Records for this task section start

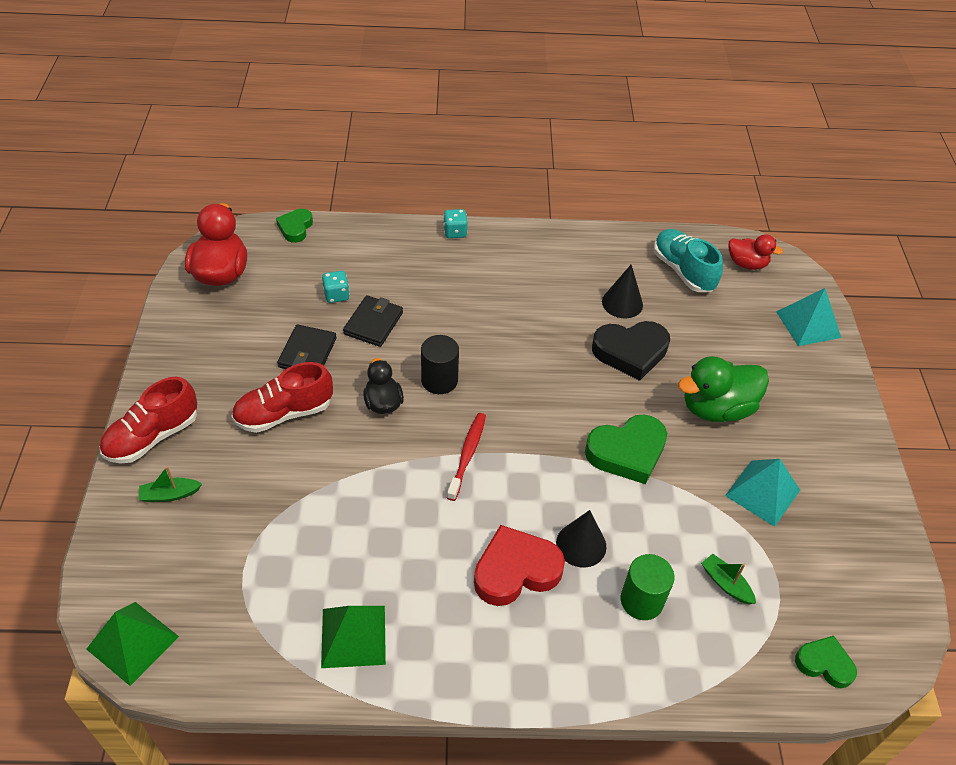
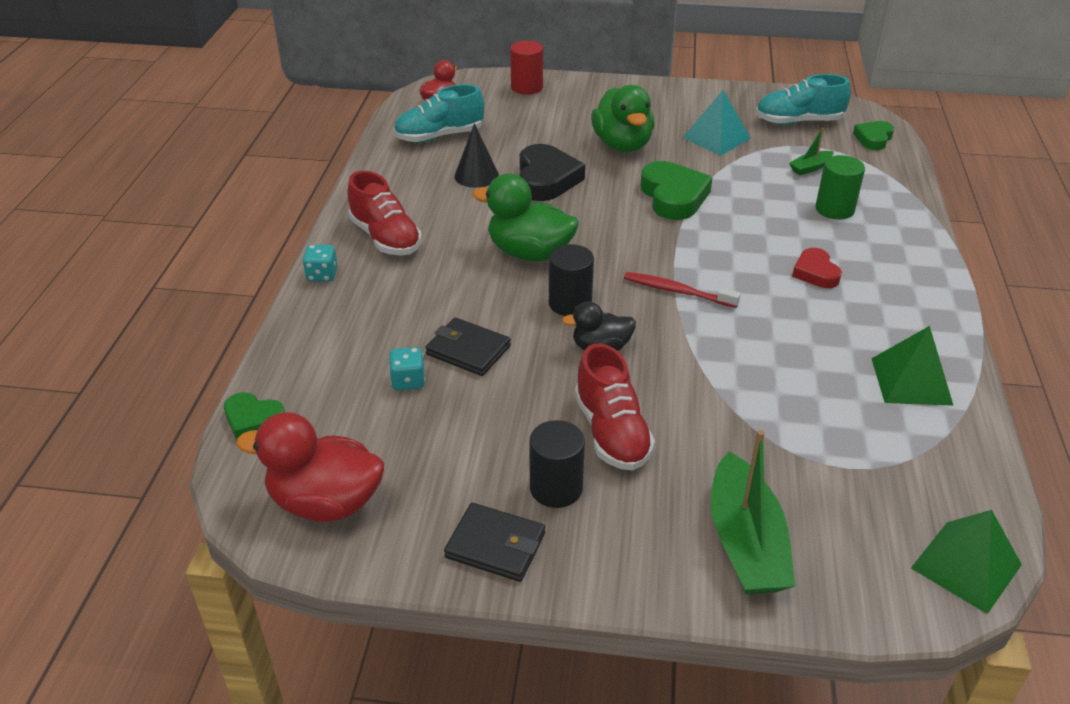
camera: 80 degrees left, 10 degrees down
(152, 437) = (647, 568): red shoe -> red shoe (385, 238)
(170, 494) = (745, 542): green boat -> green boat, size x2.09
(228, 384) = (556, 488): none -> black cylinder
(307, 353) = (509, 410): black wallet -> black wallet (495, 545)
(507, 349) = (529, 253): none -> green duck
(516, 570) = (815, 273): red heart -> red heart, size x0.59
(581, 544) = (781, 233): black cone -> none
(808, 324) = (527, 87): turquoise pyramid -> red cylinder
(835, 580) = (798, 122): none -> turquoise shoe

Records for this task section end

## Exercise goal
Please give a word-for-word repetition of the lines from the one containing "(581, 544) = (781, 233): black cone -> none" through the last line of the data above, including both, and nothing besides.

## Answer area
(581, 544) = (781, 233): black cone -> none
(808, 324) = (527, 87): turquoise pyramid -> red cylinder
(835, 580) = (798, 122): none -> turquoise shoe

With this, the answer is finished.